THE INPUT.
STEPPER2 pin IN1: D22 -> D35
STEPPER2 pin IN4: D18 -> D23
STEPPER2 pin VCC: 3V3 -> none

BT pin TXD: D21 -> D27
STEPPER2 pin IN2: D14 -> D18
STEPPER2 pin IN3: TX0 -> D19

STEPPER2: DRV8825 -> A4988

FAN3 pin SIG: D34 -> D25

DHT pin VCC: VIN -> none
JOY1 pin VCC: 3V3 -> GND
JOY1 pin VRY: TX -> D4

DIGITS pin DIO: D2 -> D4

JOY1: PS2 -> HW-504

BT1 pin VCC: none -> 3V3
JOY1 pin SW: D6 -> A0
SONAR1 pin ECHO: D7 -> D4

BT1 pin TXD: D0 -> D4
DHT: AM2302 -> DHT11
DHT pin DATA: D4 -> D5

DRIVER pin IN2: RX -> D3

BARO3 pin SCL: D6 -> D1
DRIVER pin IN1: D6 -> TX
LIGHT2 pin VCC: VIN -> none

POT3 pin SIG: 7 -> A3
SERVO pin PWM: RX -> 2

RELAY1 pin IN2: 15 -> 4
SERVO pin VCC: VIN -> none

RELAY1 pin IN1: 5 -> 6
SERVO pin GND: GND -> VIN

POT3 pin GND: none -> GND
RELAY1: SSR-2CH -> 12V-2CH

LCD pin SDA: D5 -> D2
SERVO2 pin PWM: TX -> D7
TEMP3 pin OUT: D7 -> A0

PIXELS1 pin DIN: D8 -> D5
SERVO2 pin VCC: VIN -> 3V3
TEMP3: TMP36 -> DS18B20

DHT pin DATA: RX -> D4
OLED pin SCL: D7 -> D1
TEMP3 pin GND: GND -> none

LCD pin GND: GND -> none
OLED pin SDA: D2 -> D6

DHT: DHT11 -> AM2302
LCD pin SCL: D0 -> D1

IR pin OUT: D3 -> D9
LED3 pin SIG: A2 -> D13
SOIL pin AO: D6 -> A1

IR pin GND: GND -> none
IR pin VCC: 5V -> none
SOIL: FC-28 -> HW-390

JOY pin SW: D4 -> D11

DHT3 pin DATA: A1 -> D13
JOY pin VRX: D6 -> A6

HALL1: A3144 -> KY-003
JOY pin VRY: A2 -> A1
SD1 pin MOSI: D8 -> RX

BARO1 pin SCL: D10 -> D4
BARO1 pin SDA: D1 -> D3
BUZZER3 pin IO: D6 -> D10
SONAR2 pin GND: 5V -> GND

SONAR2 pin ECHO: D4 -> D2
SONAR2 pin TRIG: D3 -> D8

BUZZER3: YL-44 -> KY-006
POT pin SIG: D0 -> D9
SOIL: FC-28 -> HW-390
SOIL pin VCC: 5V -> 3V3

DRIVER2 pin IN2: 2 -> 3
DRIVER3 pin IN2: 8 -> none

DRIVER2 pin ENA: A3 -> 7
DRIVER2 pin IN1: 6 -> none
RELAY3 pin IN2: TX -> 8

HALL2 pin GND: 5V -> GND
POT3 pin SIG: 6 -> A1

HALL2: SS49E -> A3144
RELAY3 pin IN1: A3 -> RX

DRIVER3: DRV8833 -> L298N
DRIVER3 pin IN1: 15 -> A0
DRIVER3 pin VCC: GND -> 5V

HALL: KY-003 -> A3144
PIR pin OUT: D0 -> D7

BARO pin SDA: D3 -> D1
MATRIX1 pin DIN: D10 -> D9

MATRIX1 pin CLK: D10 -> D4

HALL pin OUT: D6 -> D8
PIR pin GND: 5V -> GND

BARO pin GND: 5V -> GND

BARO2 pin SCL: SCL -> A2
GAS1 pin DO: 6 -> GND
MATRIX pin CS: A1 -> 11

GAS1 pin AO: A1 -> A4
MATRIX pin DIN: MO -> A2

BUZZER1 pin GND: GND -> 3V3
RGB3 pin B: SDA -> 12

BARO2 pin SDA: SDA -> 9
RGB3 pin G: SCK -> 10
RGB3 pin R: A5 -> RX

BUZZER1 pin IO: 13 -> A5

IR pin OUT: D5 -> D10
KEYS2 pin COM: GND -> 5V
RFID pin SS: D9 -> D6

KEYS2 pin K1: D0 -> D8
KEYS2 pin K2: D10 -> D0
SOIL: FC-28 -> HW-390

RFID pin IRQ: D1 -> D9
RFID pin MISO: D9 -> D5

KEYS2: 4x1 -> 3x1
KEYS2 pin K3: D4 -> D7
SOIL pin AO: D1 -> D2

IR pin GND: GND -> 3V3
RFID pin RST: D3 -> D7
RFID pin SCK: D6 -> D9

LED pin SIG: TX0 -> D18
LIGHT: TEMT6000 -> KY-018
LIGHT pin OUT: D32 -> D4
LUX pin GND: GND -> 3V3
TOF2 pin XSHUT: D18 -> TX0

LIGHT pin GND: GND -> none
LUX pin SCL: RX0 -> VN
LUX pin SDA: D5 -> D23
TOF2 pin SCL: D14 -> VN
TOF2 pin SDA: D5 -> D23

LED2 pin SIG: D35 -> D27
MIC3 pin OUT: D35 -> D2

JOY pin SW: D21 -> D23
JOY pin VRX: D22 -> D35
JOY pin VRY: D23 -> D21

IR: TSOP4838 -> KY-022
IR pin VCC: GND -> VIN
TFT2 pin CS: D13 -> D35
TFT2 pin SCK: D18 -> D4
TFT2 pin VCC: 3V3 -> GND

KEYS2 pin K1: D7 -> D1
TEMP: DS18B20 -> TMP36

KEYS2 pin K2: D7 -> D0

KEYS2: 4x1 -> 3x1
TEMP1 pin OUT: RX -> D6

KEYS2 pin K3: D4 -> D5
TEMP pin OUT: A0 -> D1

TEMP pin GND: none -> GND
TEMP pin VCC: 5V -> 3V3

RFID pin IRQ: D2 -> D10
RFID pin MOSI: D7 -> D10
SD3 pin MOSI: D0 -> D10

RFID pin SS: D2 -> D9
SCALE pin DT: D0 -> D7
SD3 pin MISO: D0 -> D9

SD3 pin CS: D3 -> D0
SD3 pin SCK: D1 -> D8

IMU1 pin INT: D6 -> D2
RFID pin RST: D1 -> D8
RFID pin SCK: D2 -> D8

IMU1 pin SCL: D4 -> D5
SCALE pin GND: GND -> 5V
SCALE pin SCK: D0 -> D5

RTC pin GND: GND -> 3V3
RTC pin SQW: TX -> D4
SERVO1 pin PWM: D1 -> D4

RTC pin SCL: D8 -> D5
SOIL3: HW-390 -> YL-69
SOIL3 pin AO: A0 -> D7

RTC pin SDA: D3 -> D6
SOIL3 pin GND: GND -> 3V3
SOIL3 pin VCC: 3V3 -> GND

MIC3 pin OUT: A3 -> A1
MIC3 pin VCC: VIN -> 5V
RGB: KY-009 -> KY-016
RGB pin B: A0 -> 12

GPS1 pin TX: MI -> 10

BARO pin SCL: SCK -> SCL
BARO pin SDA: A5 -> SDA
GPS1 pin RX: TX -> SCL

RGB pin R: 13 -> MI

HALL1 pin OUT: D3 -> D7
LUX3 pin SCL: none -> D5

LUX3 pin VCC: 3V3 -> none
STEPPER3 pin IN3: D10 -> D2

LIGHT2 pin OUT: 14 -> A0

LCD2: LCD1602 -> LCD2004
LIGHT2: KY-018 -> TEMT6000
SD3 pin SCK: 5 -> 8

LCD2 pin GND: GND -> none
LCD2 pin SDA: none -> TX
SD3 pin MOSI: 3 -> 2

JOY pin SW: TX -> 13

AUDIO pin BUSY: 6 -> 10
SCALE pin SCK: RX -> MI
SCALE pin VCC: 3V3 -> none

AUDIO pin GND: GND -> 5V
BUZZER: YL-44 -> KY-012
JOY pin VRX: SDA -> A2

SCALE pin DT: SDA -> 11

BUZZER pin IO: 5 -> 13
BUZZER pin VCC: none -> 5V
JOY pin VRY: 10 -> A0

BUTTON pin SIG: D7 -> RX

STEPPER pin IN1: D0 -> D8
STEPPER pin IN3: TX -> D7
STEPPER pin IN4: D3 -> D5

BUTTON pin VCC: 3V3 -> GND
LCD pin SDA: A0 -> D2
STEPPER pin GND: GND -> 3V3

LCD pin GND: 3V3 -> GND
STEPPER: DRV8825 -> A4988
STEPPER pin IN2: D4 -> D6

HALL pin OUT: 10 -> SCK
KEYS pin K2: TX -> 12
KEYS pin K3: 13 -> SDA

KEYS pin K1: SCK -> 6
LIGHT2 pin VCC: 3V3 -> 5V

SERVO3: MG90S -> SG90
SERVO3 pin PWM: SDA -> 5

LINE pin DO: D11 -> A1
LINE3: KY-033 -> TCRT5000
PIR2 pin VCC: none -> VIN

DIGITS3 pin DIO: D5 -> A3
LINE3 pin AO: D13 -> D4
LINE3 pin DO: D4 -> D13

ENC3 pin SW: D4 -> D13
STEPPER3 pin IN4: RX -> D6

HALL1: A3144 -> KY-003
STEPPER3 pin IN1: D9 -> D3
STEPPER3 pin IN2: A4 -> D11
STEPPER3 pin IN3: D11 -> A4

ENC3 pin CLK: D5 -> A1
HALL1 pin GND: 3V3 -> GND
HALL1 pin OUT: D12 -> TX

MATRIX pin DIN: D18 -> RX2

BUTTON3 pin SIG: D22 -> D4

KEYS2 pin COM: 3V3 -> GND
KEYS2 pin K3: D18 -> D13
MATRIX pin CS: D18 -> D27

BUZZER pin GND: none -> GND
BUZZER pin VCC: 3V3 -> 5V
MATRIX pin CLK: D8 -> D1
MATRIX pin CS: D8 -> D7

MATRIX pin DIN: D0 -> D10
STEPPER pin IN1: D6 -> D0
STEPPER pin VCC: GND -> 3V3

DIRECTIONS. There is a run of lines above from the one with "SERVO pin VCC: VIN -> none" to the one with "TOF2 pin SDA: D5 -> D23"; print exactly that run, both ends included, and nothing else.

ANSWER FOR THE TASK.
SERVO pin VCC: VIN -> none

RELAY1 pin IN1: 5 -> 6
SERVO pin GND: GND -> VIN

POT3 pin GND: none -> GND
RELAY1: SSR-2CH -> 12V-2CH

LCD pin SDA: D5 -> D2
SERVO2 pin PWM: TX -> D7
TEMP3 pin OUT: D7 -> A0

PIXELS1 pin DIN: D8 -> D5
SERVO2 pin VCC: VIN -> 3V3
TEMP3: TMP36 -> DS18B20

DHT pin DATA: RX -> D4
OLED pin SCL: D7 -> D1
TEMP3 pin GND: GND -> none

LCD pin GND: GND -> none
OLED pin SDA: D2 -> D6

DHT: DHT11 -> AM2302
LCD pin SCL: D0 -> D1

IR pin OUT: D3 -> D9
LED3 pin SIG: A2 -> D13
SOIL pin AO: D6 -> A1

IR pin GND: GND -> none
IR pin VCC: 5V -> none
SOIL: FC-28 -> HW-390

JOY pin SW: D4 -> D11

DHT3 pin DATA: A1 -> D13
JOY pin VRX: D6 -> A6

HALL1: A3144 -> KY-003
JOY pin VRY: A2 -> A1
SD1 pin MOSI: D8 -> RX

BARO1 pin SCL: D10 -> D4
BARO1 pin SDA: D1 -> D3
BUZZER3 pin IO: D6 -> D10
SONAR2 pin GND: 5V -> GND

SONAR2 pin ECHO: D4 -> D2
SONAR2 pin TRIG: D3 -> D8

BUZZER3: YL-44 -> KY-006
POT pin SIG: D0 -> D9
SOIL: FC-28 -> HW-390
SOIL pin VCC: 5V -> 3V3

DRIVER2 pin IN2: 2 -> 3
DRIVER3 pin IN2: 8 -> none

DRIVER2 pin ENA: A3 -> 7
DRIVER2 pin IN1: 6 -> none
RELAY3 pin IN2: TX -> 8

HALL2 pin GND: 5V -> GND
POT3 pin SIG: 6 -> A1

HALL2: SS49E -> A3144
RELAY3 pin IN1: A3 -> RX

DRIVER3: DRV8833 -> L298N
DRIVER3 pin IN1: 15 -> A0
DRIVER3 pin VCC: GND -> 5V

HALL: KY-003 -> A3144
PIR pin OUT: D0 -> D7

BARO pin SDA: D3 -> D1
MATRIX1 pin DIN: D10 -> D9

MATRIX1 pin CLK: D10 -> D4

HALL pin OUT: D6 -> D8
PIR pin GND: 5V -> GND

BARO pin GND: 5V -> GND

BARO2 pin SCL: SCL -> A2
GAS1 pin DO: 6 -> GND
MATRIX pin CS: A1 -> 11

GAS1 pin AO: A1 -> A4
MATRIX pin DIN: MO -> A2

BUZZER1 pin GND: GND -> 3V3
RGB3 pin B: SDA -> 12

BARO2 pin SDA: SDA -> 9
RGB3 pin G: SCK -> 10
RGB3 pin R: A5 -> RX

BUZZER1 pin IO: 13 -> A5

IR pin OUT: D5 -> D10
KEYS2 pin COM: GND -> 5V
RFID pin SS: D9 -> D6

KEYS2 pin K1: D0 -> D8
KEYS2 pin K2: D10 -> D0
SOIL: FC-28 -> HW-390

RFID pin IRQ: D1 -> D9
RFID pin MISO: D9 -> D5

KEYS2: 4x1 -> 3x1
KEYS2 pin K3: D4 -> D7
SOIL pin AO: D1 -> D2

IR pin GND: GND -> 3V3
RFID pin RST: D3 -> D7
RFID pin SCK: D6 -> D9

LED pin SIG: TX0 -> D18
LIGHT: TEMT6000 -> KY-018
LIGHT pin OUT: D32 -> D4
LUX pin GND: GND -> 3V3
TOF2 pin XSHUT: D18 -> TX0

LIGHT pin GND: GND -> none
LUX pin SCL: RX0 -> VN
LUX pin SDA: D5 -> D23
TOF2 pin SCL: D14 -> VN
TOF2 pin SDA: D5 -> D23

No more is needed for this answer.